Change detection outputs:
----------------------------------------

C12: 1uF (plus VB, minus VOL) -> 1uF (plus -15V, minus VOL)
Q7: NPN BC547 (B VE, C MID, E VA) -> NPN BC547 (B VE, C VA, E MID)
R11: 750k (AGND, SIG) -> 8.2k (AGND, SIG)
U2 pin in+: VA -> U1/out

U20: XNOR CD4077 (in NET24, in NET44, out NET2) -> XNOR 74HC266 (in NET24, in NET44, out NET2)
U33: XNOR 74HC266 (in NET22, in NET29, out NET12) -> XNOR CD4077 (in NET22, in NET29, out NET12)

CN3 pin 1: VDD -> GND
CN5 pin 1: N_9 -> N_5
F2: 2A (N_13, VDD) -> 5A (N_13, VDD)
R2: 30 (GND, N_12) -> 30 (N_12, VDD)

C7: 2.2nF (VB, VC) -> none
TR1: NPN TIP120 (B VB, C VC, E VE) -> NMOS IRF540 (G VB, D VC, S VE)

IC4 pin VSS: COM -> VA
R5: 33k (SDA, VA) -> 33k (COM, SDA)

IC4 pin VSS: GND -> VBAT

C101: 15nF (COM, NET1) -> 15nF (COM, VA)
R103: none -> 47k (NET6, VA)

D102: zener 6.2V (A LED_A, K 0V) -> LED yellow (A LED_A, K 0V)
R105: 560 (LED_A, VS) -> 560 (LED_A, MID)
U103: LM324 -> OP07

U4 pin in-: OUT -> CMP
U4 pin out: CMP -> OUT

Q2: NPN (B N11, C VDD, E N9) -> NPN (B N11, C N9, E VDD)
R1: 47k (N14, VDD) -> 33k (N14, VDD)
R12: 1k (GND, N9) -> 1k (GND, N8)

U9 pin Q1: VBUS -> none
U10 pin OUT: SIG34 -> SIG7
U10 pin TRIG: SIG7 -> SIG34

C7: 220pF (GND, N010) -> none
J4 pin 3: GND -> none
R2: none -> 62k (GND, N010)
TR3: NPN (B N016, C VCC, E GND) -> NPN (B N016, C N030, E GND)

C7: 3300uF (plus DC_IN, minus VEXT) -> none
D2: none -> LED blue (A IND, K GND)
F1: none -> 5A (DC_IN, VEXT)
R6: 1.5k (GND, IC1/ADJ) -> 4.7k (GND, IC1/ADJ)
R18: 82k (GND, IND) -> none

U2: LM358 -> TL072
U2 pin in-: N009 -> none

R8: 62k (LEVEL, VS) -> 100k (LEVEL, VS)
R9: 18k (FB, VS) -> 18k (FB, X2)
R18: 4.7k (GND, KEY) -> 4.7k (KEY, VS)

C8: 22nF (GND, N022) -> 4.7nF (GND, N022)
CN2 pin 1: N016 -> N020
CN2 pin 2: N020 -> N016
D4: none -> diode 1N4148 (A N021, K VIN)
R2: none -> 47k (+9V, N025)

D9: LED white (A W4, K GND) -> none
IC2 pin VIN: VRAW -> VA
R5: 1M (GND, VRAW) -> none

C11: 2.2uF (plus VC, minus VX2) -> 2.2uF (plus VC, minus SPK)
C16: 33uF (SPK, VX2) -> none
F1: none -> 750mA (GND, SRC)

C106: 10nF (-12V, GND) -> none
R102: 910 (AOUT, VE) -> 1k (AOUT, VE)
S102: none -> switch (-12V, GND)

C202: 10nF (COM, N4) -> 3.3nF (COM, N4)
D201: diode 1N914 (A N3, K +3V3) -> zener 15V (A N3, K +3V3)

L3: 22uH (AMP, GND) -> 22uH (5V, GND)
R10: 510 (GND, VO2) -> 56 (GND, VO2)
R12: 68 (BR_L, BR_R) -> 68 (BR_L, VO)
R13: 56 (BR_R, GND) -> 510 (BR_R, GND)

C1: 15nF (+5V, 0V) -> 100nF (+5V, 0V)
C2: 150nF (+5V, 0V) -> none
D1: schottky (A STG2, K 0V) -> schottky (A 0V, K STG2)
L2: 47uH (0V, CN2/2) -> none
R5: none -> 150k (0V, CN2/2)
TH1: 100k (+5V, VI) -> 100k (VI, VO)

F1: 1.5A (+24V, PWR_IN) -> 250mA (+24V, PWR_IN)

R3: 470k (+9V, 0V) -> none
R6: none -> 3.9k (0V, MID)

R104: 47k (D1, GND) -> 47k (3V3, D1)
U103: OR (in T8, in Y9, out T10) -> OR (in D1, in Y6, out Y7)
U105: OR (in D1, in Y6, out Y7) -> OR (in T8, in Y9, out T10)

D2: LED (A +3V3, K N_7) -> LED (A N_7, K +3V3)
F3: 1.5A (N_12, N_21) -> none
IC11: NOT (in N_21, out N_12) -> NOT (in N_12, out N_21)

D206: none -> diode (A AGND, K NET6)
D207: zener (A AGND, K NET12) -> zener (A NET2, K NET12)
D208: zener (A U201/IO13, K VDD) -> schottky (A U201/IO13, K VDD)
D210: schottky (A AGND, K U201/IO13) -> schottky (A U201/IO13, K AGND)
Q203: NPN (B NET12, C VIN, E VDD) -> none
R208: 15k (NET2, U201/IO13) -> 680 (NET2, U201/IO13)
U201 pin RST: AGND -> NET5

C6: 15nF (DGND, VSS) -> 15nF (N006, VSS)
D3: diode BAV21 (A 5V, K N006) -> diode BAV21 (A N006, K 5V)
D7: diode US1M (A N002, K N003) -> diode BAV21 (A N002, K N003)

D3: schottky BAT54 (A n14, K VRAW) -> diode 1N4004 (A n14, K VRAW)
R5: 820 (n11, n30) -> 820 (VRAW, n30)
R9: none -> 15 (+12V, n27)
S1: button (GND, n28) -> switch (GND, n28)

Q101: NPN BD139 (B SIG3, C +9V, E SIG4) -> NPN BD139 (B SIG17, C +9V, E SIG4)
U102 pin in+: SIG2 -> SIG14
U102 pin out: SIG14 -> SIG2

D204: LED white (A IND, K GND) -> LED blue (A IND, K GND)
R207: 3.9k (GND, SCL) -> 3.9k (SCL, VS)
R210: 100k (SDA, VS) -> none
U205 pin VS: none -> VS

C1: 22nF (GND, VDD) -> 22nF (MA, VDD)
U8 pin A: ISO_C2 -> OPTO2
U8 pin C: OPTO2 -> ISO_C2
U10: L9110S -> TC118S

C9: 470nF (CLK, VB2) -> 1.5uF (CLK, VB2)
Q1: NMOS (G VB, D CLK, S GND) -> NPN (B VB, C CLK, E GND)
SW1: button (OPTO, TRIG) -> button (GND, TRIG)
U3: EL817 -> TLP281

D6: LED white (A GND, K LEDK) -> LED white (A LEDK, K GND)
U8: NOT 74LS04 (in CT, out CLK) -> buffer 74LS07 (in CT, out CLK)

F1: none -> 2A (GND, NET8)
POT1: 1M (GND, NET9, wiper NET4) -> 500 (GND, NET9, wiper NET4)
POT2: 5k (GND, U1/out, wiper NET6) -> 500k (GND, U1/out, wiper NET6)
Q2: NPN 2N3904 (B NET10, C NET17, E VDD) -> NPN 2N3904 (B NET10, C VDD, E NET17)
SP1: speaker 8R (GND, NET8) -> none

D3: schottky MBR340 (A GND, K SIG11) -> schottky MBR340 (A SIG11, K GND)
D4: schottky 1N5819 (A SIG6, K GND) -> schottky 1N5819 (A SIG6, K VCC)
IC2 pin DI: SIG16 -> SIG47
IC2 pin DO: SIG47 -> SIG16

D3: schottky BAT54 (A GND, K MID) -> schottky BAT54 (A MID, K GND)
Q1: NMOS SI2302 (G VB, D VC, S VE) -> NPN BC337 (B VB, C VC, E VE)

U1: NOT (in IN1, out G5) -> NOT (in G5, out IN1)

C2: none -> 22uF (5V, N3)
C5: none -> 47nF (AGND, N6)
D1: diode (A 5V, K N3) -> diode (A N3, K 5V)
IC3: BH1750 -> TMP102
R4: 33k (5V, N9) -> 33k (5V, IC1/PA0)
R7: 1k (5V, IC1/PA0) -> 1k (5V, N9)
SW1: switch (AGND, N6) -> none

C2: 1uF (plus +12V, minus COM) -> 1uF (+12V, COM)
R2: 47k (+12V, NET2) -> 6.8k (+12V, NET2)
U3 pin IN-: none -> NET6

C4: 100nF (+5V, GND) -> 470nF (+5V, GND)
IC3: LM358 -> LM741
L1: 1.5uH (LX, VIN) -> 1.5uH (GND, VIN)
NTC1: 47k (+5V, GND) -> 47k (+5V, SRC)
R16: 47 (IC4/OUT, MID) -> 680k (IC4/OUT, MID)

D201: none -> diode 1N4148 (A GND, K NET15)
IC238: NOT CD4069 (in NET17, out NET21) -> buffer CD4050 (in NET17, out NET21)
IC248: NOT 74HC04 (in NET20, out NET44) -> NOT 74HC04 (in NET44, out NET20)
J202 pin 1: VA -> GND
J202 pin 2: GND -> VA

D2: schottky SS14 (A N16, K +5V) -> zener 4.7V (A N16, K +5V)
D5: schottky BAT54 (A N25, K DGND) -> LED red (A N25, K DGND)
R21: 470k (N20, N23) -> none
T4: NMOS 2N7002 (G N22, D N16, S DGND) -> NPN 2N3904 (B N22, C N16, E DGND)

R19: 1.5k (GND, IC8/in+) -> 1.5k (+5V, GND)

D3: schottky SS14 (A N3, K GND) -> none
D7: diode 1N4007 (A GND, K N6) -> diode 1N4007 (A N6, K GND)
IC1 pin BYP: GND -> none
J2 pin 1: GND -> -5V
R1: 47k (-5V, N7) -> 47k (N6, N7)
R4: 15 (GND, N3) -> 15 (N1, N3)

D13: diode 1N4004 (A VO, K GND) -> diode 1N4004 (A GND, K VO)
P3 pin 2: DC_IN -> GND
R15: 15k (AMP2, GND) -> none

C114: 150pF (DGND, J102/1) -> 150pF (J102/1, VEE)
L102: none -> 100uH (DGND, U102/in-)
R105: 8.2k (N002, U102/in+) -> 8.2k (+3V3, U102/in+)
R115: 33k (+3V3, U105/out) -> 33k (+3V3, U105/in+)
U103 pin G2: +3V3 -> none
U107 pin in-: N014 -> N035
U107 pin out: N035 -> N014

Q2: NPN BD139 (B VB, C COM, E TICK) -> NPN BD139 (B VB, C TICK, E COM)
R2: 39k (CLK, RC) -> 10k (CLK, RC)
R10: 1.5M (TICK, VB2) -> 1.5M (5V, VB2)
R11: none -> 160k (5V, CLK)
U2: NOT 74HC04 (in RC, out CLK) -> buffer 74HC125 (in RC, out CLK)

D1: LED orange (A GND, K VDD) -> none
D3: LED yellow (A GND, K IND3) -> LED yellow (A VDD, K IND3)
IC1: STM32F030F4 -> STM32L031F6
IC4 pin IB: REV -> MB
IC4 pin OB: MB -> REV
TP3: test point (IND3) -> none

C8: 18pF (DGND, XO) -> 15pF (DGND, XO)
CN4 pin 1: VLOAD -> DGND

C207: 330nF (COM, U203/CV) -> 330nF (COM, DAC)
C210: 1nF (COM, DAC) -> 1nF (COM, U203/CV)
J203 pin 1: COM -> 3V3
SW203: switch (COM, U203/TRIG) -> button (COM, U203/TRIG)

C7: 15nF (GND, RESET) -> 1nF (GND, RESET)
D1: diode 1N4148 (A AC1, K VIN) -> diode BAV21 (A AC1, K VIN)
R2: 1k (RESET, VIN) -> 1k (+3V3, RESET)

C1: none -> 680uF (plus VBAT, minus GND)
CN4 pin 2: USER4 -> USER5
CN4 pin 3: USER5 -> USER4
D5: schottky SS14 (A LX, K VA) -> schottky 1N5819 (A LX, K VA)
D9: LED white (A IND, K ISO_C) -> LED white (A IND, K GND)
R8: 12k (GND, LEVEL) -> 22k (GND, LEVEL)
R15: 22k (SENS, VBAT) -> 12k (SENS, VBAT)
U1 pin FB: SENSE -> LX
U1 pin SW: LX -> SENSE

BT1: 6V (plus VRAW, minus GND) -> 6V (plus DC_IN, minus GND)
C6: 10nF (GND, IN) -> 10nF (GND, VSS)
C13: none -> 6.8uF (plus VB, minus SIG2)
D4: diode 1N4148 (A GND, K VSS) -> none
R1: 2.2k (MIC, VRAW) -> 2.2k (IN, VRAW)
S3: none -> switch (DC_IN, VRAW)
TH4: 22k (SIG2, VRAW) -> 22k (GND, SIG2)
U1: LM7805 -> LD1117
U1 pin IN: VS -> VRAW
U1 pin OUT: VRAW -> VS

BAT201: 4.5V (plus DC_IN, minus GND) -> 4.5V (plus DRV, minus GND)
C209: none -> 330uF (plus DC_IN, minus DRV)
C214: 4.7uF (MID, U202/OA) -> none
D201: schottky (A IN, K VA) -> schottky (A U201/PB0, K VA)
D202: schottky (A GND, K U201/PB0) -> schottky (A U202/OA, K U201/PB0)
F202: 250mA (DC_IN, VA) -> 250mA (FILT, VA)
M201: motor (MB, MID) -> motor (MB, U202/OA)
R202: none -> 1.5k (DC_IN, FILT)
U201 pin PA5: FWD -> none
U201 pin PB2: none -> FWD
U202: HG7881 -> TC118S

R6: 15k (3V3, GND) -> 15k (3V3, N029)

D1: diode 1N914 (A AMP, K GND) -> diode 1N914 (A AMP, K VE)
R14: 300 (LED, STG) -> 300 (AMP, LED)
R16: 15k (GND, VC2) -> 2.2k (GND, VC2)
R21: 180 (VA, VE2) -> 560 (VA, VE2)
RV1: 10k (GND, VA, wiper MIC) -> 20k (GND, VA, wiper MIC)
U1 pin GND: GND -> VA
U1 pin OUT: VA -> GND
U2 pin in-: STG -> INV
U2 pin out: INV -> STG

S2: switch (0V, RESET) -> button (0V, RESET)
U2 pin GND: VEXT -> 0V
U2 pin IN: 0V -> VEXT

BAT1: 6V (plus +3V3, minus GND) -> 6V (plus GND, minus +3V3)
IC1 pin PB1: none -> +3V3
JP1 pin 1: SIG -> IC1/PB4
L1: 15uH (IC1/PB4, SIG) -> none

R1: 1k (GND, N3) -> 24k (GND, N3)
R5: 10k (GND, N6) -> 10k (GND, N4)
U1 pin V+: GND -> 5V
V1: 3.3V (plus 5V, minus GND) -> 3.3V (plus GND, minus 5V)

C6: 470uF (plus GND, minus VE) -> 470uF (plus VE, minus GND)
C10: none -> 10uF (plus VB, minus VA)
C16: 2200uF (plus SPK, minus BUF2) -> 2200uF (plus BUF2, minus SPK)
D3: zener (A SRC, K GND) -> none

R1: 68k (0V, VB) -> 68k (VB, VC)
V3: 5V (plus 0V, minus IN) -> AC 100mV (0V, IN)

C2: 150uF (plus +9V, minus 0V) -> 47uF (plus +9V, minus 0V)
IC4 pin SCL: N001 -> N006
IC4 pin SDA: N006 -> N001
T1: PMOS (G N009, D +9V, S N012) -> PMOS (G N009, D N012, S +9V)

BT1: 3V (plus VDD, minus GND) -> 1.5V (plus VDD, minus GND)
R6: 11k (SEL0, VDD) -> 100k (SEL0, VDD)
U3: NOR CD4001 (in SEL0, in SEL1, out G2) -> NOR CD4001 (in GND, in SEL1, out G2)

----------------------------------------

• _PROBLEM DETAILS_
Give the number of lines in the data that contain the string "zener" and nothing more.

• _REPLY_
6